## ACTION ITEM
Count the lines of the data that have the word "swapped", then report the number without anything else.

(Spatial object tracking data)
━━━━━━━━━━
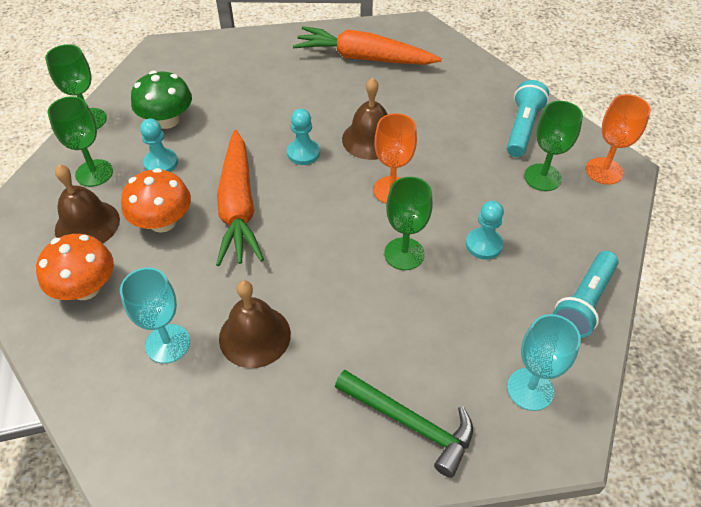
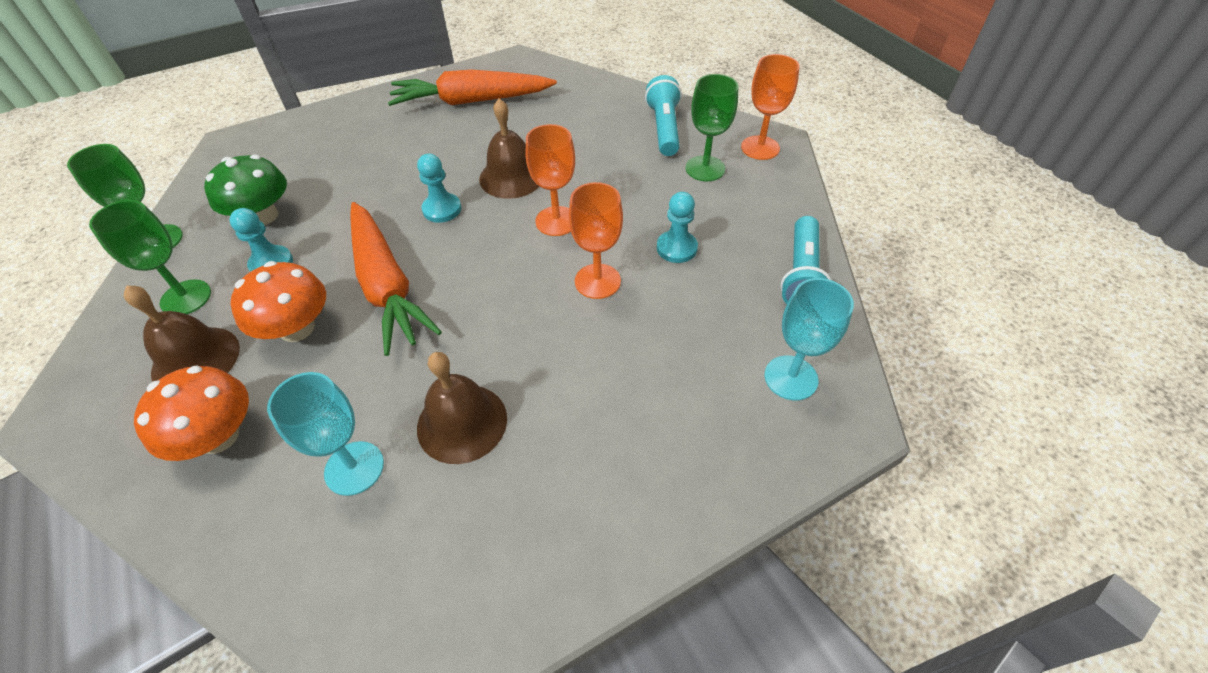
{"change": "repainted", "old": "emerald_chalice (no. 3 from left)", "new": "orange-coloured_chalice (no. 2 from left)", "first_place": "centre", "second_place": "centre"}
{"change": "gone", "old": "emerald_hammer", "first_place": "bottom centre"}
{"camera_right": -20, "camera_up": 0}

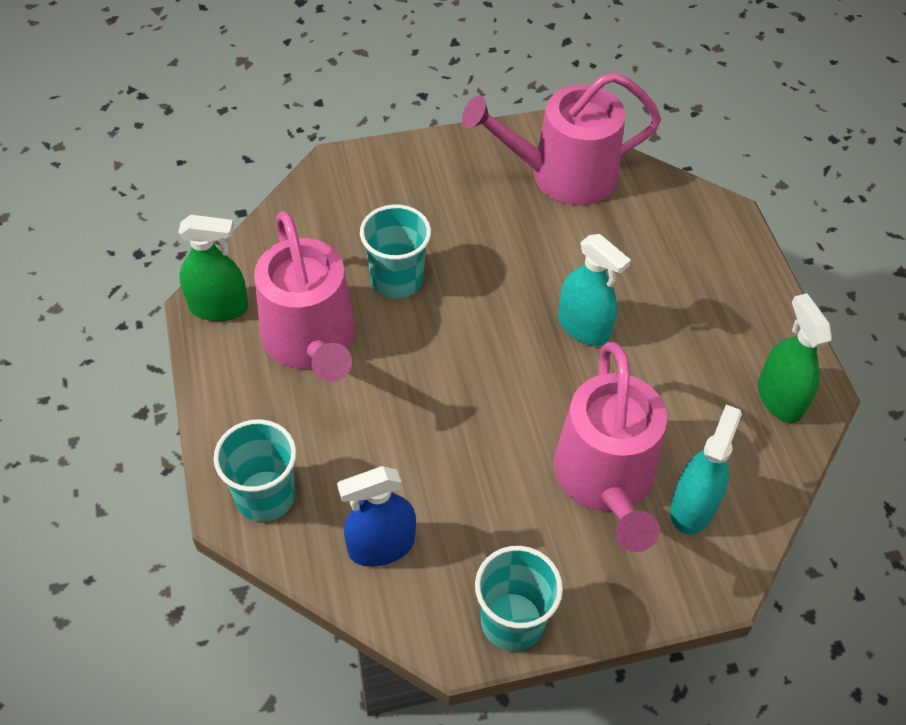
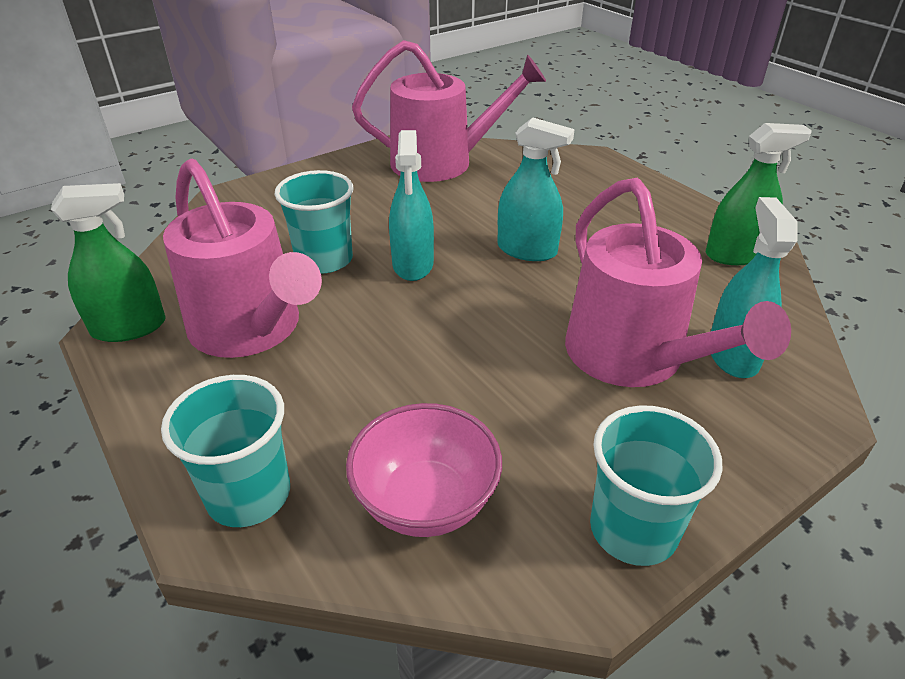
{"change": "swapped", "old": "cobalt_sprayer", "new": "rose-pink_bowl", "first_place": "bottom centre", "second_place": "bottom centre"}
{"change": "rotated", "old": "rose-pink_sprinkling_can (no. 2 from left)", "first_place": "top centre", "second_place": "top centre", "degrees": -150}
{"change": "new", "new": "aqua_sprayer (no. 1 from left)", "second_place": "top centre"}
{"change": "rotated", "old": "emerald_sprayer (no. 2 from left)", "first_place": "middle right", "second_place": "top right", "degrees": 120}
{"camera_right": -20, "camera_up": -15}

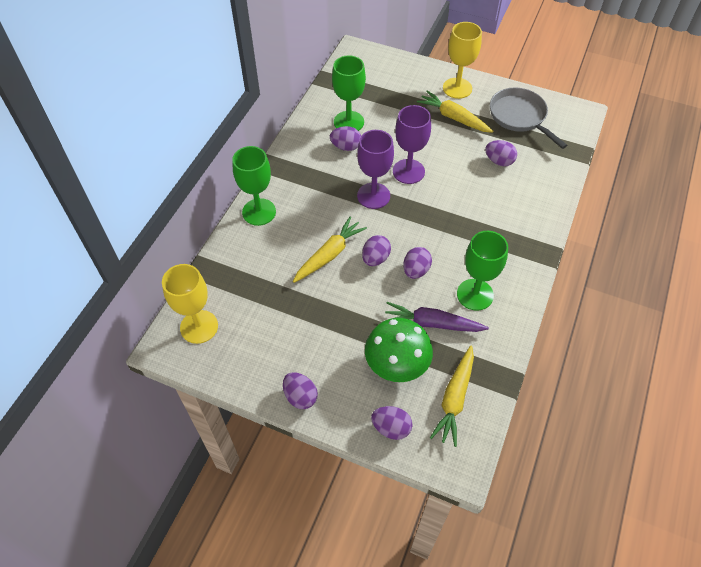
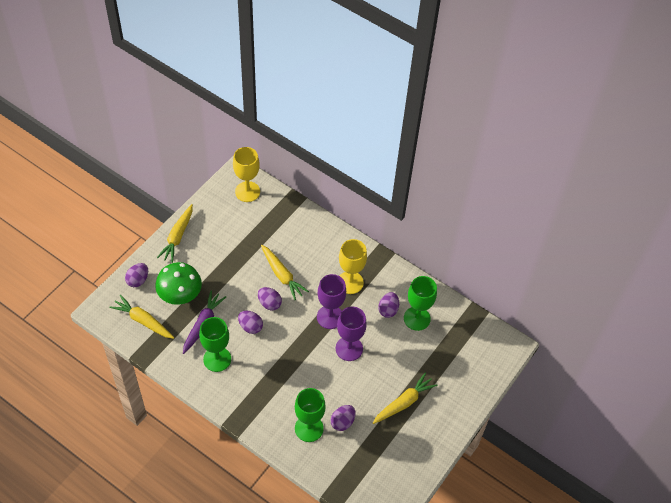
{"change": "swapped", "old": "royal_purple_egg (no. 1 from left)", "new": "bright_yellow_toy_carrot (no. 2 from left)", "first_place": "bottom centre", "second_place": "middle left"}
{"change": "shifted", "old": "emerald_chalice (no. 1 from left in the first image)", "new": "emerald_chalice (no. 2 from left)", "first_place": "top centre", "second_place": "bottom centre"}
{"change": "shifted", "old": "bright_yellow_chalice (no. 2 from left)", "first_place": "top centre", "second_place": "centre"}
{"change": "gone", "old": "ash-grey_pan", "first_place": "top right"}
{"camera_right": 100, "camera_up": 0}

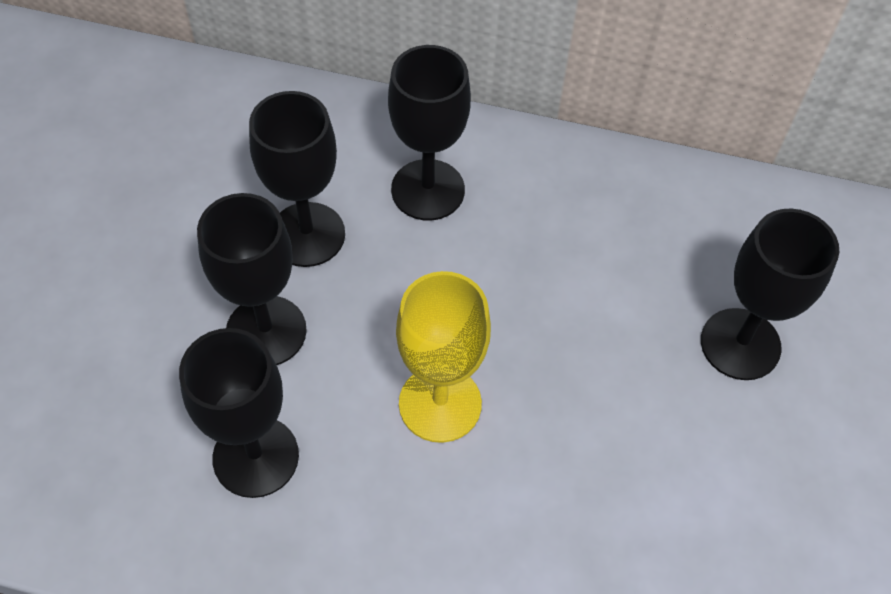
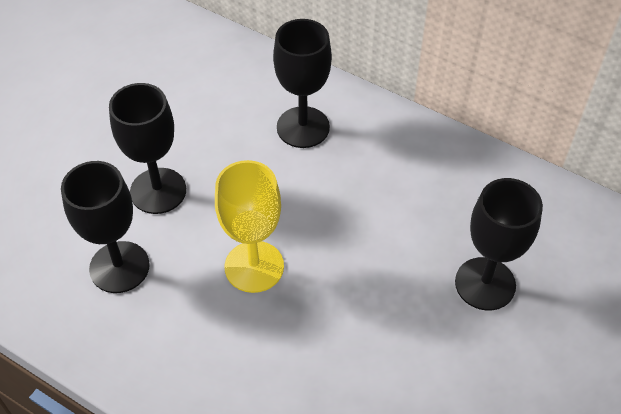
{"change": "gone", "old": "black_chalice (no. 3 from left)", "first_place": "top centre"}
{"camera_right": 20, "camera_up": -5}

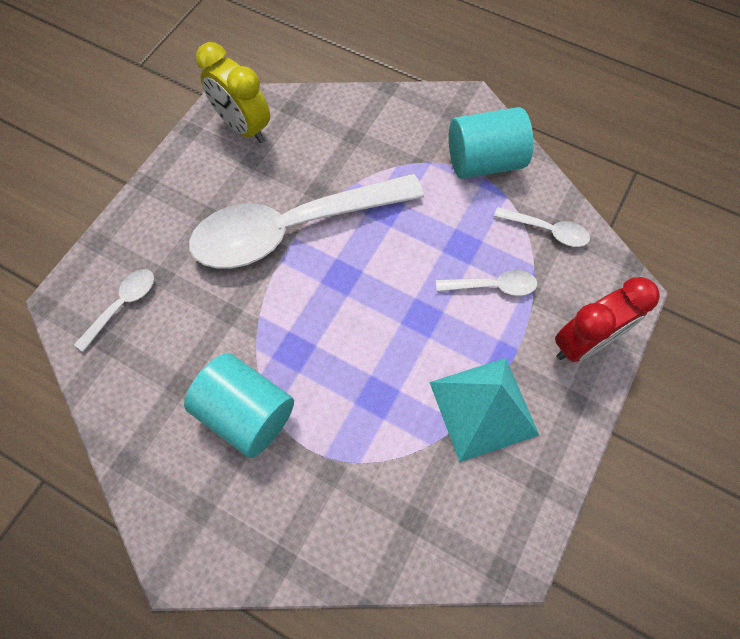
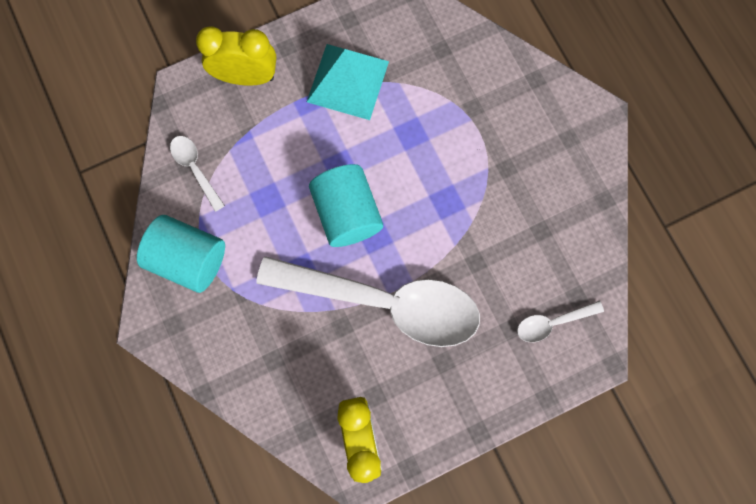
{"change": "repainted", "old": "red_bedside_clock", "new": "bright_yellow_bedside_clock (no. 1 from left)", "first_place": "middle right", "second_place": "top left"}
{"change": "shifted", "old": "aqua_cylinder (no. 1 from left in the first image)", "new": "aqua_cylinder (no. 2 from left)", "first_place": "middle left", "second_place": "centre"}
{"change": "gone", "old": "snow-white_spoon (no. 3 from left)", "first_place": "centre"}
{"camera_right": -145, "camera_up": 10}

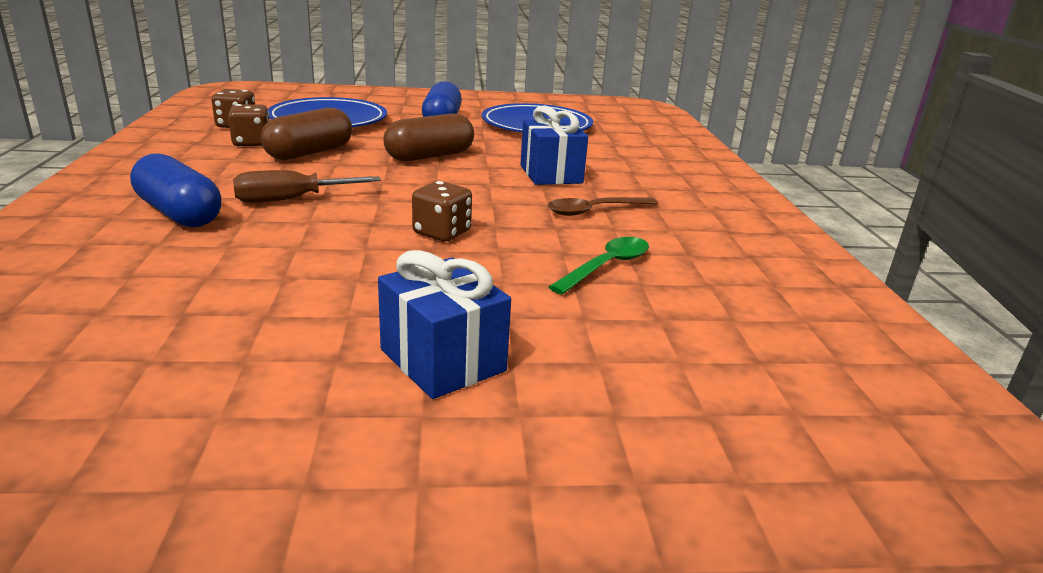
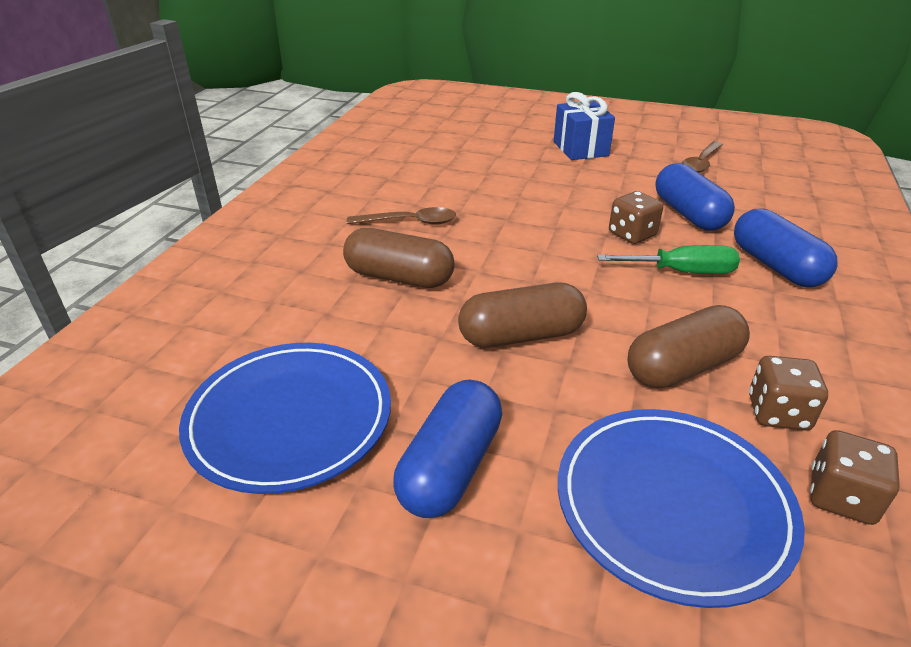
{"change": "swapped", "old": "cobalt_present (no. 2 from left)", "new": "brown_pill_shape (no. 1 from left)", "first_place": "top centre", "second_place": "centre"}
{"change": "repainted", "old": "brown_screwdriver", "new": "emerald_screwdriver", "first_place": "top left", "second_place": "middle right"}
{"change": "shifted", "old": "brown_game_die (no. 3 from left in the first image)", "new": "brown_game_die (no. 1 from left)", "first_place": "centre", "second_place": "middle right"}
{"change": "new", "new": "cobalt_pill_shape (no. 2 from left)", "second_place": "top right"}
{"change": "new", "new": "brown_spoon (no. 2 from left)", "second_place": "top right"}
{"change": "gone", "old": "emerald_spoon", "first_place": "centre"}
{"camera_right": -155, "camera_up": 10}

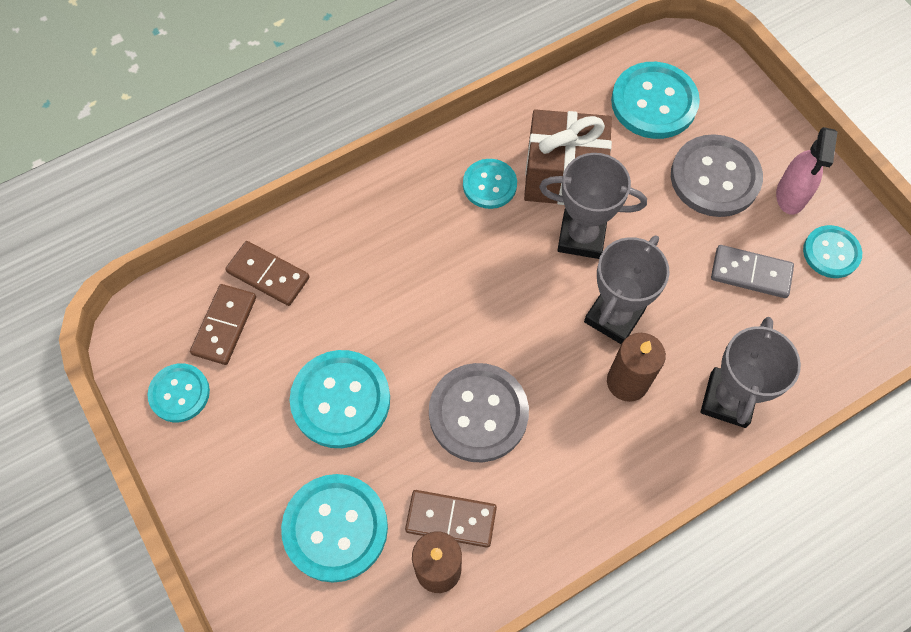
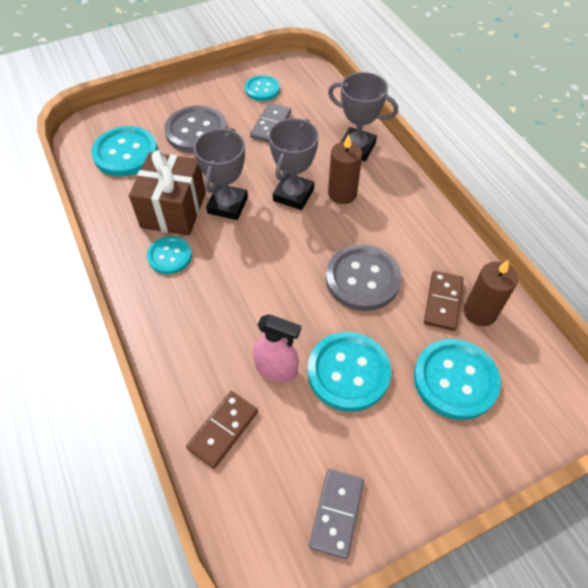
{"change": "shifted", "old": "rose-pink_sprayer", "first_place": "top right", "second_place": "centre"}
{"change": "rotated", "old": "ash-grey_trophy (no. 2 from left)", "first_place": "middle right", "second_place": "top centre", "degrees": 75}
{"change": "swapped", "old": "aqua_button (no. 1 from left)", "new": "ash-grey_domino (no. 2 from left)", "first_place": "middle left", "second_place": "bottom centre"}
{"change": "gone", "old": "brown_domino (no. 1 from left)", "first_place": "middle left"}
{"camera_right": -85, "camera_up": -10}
━━━━━━━━━━
## EXERCISE ANSWER
4